> **Task details**: Straight copy, no pictures: transcribe each entry as it stands.

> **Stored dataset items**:
========
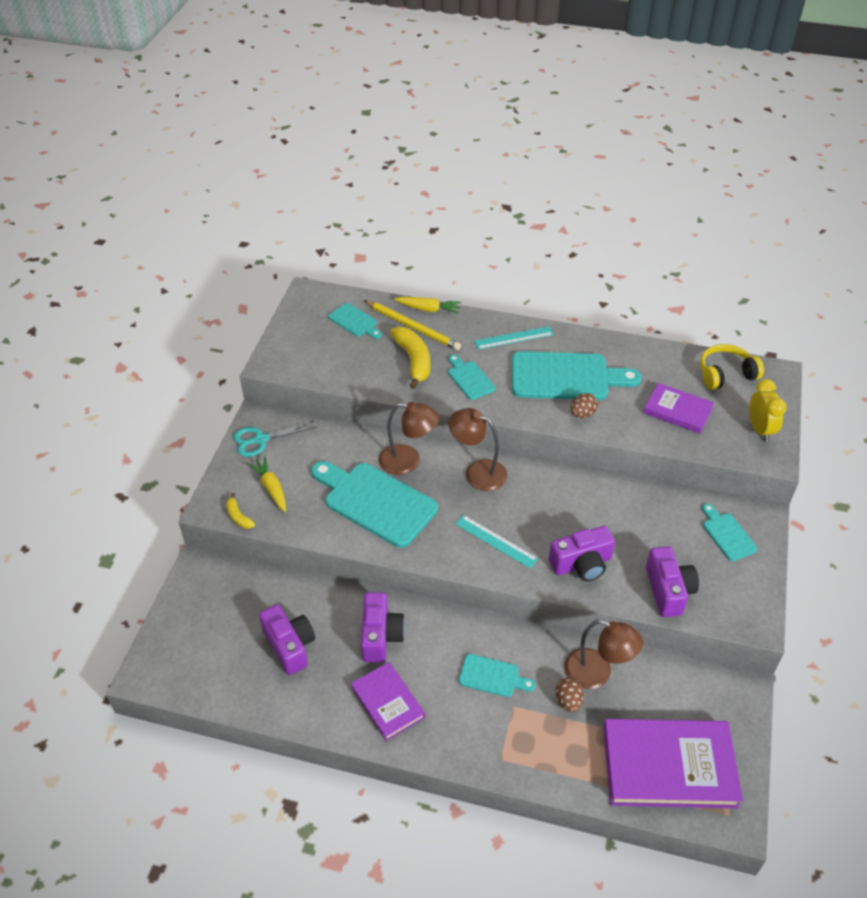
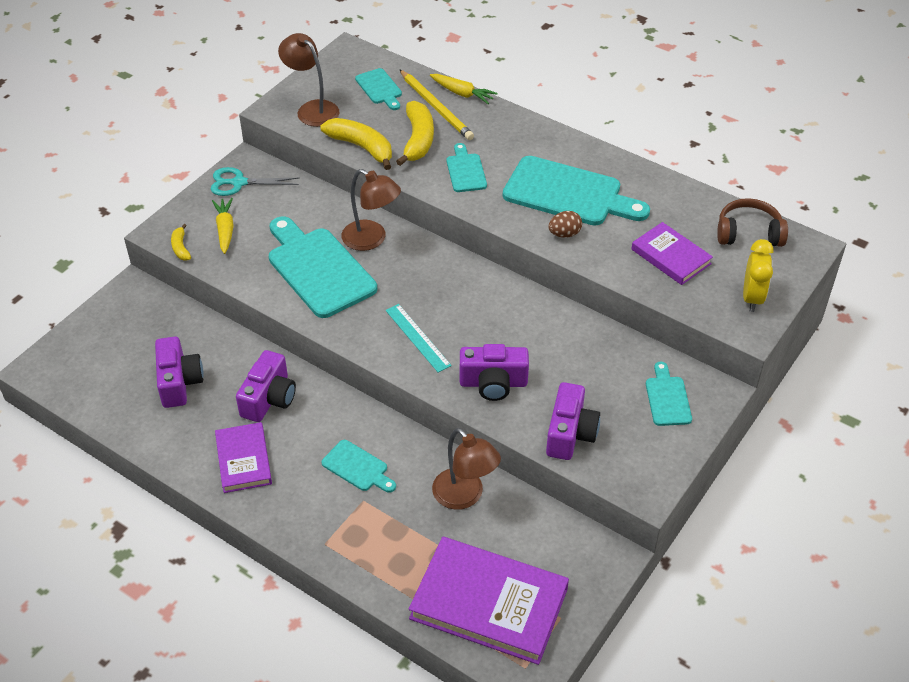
camera: 20 degrees right, 0 degrees up
(368, 380) = (362, 147): none -> yellow banana
(477, 472) = (436, 268): brown lamp -> brown lamp (312, 109)
(513, 338) = (535, 142): turquoise ruler -> none
(568, 701) = (420, 513): brown egg -> none
(725, 374) = (748, 233): yellow headphones -> brown headphones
========
> **The answer**:
camera: 20 degrees right, 0 degrees up
(368, 380) = (362, 147): none -> yellow banana
(477, 472) = (436, 268): brown lamp -> brown lamp (312, 109)
(513, 338) = (535, 142): turquoise ruler -> none
(568, 701) = (420, 513): brown egg -> none
(725, 374) = (748, 233): yellow headphones -> brown headphones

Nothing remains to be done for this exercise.